EXERCISE AIM: After finding the line with "(513, 406) = (616, 203): purple" in the data below, set down exactly each line through the one with "(586, 418) = (653, 344): none", inclusive, and stop there.

═════ STUDY MATERIAL ═════

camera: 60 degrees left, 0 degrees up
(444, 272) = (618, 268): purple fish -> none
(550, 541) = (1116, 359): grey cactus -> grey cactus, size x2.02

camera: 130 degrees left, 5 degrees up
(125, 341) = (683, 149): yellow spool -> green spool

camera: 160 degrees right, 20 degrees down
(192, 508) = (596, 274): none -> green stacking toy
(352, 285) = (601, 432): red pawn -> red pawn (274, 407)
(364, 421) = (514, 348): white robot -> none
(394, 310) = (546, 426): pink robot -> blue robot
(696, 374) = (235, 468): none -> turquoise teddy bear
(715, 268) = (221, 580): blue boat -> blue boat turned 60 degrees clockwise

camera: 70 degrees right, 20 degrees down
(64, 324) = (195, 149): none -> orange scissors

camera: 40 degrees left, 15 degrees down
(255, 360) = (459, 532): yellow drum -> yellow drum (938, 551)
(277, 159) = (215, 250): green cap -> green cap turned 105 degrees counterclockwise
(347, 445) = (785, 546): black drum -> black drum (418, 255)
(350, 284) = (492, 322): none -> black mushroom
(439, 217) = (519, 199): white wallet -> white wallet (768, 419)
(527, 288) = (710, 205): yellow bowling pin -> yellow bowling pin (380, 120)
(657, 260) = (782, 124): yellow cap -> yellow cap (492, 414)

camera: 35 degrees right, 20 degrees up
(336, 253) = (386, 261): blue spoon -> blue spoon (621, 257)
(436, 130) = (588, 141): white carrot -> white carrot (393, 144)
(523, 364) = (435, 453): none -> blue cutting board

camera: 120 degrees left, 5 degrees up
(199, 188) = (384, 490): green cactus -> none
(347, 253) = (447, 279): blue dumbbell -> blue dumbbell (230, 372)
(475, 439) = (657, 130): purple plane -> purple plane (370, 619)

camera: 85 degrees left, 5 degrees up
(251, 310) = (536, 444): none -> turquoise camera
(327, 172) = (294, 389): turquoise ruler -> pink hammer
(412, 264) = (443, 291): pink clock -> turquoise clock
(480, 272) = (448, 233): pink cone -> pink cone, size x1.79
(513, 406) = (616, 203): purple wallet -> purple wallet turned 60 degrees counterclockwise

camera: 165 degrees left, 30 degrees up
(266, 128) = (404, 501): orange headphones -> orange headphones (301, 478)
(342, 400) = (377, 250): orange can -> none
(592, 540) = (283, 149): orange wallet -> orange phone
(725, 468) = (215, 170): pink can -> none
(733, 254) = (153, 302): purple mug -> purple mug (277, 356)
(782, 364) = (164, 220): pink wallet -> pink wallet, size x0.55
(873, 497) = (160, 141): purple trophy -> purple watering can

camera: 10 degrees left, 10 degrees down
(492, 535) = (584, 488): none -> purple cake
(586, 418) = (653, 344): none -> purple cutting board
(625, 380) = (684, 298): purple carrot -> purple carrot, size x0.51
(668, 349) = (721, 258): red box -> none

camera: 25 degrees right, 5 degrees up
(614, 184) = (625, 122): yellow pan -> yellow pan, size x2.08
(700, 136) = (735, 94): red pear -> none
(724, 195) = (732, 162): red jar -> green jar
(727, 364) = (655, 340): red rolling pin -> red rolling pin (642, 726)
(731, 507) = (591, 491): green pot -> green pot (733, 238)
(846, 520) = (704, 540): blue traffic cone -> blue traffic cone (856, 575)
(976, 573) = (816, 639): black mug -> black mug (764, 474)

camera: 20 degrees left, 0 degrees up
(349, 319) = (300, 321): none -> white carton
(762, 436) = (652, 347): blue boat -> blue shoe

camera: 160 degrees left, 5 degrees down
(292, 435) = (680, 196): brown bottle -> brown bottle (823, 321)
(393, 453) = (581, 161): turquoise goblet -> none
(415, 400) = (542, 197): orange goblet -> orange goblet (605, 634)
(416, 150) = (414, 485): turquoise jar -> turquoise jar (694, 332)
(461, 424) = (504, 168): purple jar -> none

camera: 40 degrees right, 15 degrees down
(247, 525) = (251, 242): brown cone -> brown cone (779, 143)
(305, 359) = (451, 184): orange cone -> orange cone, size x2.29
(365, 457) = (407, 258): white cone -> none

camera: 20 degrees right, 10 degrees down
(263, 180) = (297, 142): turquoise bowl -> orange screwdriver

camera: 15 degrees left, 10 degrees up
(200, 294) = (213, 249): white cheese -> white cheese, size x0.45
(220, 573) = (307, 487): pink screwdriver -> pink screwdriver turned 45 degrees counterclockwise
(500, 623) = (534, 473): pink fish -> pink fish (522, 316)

═════

EXERCISE RESPONSE:
(513, 406) = (616, 203): purple wallet -> purple wallet turned 60 degrees counterclockwise

camera: 165 degrees left, 30 degrees up
(266, 128) = (404, 501): orange headphones -> orange headphones (301, 478)
(342, 400) = (377, 250): orange can -> none
(592, 540) = (283, 149): orange wallet -> orange phone
(725, 468) = (215, 170): pink can -> none
(733, 254) = (153, 302): purple mug -> purple mug (277, 356)
(782, 364) = (164, 220): pink wallet -> pink wallet, size x0.55
(873, 497) = (160, 141): purple trophy -> purple watering can

camera: 10 degrees left, 10 degrees down
(492, 535) = (584, 488): none -> purple cake
(586, 418) = (653, 344): none -> purple cutting board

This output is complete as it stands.